=== Begin Enclosure ===

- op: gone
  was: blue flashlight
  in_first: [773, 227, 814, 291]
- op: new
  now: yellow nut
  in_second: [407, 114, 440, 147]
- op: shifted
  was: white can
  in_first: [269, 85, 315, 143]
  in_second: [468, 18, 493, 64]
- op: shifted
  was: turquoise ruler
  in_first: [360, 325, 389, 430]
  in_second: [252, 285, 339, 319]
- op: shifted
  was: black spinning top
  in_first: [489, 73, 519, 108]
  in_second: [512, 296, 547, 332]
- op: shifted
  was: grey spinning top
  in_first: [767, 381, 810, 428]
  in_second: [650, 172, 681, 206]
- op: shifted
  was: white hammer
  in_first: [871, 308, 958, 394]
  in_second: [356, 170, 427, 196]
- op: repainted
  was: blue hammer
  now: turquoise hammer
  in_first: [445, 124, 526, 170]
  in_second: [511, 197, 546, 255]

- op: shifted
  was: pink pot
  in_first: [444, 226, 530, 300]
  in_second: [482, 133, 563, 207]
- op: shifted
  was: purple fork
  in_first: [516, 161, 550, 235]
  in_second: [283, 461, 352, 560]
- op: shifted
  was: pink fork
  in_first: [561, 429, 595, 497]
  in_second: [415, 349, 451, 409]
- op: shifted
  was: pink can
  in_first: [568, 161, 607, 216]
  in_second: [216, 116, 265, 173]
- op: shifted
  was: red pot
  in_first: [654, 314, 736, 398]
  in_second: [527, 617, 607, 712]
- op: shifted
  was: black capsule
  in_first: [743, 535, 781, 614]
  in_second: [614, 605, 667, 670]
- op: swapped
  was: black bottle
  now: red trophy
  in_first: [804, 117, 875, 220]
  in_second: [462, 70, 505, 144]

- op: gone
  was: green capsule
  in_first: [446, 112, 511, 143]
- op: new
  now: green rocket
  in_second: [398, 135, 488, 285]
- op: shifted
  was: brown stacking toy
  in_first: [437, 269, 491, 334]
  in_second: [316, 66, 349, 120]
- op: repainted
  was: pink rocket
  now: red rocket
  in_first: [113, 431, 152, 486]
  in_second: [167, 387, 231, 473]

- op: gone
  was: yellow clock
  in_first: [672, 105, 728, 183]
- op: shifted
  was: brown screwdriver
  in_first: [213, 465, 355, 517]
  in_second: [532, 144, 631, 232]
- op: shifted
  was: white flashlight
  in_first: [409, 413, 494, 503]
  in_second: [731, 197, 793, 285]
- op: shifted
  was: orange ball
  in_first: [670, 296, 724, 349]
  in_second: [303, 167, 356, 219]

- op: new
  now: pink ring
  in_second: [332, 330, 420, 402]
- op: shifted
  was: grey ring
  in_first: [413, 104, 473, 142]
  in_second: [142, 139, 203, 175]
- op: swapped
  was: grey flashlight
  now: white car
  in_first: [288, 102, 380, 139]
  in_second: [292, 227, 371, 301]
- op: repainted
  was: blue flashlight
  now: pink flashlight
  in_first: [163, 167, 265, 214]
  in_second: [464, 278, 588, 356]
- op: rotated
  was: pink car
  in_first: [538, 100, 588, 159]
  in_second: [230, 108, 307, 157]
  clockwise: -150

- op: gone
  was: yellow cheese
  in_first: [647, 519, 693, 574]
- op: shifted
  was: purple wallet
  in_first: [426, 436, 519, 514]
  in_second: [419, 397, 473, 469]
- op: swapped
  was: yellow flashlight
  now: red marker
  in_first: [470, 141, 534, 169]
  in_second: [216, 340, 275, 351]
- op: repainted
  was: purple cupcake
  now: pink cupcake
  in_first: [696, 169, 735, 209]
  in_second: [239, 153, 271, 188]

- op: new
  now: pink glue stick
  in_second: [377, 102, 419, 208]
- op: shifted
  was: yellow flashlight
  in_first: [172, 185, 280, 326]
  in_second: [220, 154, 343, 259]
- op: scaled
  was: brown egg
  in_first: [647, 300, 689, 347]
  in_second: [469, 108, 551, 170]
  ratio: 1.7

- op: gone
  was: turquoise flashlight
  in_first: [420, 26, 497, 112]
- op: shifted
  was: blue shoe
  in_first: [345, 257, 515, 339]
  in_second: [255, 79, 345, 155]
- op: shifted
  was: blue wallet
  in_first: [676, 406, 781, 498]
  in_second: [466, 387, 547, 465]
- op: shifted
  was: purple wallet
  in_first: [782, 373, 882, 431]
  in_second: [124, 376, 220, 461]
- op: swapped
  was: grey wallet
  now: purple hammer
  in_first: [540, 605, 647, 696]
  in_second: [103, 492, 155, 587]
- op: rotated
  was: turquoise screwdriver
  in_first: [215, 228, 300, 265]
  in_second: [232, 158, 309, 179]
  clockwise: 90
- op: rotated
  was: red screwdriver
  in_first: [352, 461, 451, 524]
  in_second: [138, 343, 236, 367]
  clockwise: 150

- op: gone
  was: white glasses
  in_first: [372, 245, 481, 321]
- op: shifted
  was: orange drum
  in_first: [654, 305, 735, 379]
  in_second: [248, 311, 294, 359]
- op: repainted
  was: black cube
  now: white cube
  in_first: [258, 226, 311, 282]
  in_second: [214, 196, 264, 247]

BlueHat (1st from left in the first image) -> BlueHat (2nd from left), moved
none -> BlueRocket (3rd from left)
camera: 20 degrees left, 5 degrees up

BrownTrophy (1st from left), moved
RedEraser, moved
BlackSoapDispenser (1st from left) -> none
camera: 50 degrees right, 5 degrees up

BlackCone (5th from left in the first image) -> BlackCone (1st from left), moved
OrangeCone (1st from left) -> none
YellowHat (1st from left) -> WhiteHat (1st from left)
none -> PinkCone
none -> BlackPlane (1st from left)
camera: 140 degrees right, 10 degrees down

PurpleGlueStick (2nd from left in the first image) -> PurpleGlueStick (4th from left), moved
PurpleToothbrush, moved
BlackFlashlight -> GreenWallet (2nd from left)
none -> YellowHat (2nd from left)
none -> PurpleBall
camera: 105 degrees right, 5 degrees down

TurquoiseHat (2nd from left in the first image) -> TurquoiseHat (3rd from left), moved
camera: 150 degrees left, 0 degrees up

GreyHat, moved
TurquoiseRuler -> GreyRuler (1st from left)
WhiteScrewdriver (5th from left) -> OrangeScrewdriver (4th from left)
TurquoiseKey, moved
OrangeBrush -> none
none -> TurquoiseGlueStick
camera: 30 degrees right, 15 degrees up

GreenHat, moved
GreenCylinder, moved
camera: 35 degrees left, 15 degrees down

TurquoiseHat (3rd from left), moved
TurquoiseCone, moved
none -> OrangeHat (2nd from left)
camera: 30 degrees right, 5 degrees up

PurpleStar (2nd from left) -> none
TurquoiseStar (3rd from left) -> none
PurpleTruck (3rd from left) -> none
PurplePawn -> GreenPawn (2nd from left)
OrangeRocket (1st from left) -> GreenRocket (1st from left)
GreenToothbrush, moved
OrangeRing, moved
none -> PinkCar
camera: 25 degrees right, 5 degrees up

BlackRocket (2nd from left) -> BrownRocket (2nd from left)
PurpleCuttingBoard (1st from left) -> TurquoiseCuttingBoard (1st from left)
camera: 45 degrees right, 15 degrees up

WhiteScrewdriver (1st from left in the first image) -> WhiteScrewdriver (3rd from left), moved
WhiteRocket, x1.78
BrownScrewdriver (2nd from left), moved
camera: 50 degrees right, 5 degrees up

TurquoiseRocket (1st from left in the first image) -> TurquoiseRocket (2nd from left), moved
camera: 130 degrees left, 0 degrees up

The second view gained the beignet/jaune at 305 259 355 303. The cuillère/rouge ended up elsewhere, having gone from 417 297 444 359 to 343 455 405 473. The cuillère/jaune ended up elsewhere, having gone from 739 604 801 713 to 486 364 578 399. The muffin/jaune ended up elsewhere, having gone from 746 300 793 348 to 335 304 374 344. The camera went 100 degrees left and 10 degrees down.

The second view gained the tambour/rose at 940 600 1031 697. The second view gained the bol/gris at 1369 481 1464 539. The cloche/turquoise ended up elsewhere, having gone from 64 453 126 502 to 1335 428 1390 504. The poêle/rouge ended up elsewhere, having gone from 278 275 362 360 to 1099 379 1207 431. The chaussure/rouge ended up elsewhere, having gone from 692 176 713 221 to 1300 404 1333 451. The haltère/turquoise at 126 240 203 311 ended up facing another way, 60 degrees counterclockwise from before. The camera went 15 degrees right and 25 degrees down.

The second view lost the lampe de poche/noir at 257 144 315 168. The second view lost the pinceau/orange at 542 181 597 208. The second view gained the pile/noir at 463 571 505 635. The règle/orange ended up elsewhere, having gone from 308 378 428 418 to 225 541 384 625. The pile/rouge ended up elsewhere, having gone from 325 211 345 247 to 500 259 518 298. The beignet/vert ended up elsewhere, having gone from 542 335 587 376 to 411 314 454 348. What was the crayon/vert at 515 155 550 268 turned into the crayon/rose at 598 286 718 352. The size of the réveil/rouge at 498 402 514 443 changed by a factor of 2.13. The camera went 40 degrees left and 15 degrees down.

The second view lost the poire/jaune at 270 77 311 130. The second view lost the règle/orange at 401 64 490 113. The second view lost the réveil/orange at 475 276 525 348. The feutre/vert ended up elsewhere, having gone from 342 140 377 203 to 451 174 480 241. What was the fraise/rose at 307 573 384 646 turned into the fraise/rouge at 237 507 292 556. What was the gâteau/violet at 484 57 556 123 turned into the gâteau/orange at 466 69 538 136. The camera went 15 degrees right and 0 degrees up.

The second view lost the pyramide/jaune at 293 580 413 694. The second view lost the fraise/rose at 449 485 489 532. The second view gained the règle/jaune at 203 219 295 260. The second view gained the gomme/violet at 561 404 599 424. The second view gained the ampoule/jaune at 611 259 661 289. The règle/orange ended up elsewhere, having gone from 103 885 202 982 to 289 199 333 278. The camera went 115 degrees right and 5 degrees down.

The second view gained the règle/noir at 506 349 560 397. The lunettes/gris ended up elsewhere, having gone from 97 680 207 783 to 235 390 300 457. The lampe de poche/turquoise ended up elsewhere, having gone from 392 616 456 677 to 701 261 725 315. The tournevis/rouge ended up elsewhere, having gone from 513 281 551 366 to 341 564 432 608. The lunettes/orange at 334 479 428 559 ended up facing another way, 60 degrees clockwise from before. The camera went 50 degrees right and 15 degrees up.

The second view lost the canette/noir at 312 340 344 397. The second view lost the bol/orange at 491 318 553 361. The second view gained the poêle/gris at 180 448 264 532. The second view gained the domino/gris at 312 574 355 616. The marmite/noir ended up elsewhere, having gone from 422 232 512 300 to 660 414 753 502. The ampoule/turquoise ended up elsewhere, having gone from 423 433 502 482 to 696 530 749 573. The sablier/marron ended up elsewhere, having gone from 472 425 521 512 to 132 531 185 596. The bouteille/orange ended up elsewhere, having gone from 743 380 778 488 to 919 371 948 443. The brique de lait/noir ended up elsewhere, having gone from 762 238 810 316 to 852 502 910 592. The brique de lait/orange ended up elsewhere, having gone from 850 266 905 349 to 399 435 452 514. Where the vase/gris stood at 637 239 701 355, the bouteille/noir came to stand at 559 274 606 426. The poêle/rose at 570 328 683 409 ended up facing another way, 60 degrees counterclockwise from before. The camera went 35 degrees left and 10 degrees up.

=== End Enclosure ===

Copy the lines above exactly. Start with the line containing "in_second: [407, 114, 440, 147]", end with the line containing "was: black spinning top", and include both.

  in_second: [407, 114, 440, 147]
- op: shifted
  was: white can
  in_first: [269, 85, 315, 143]
  in_second: [468, 18, 493, 64]
- op: shifted
  was: turquoise ruler
  in_first: [360, 325, 389, 430]
  in_second: [252, 285, 339, 319]
- op: shifted
  was: black spinning top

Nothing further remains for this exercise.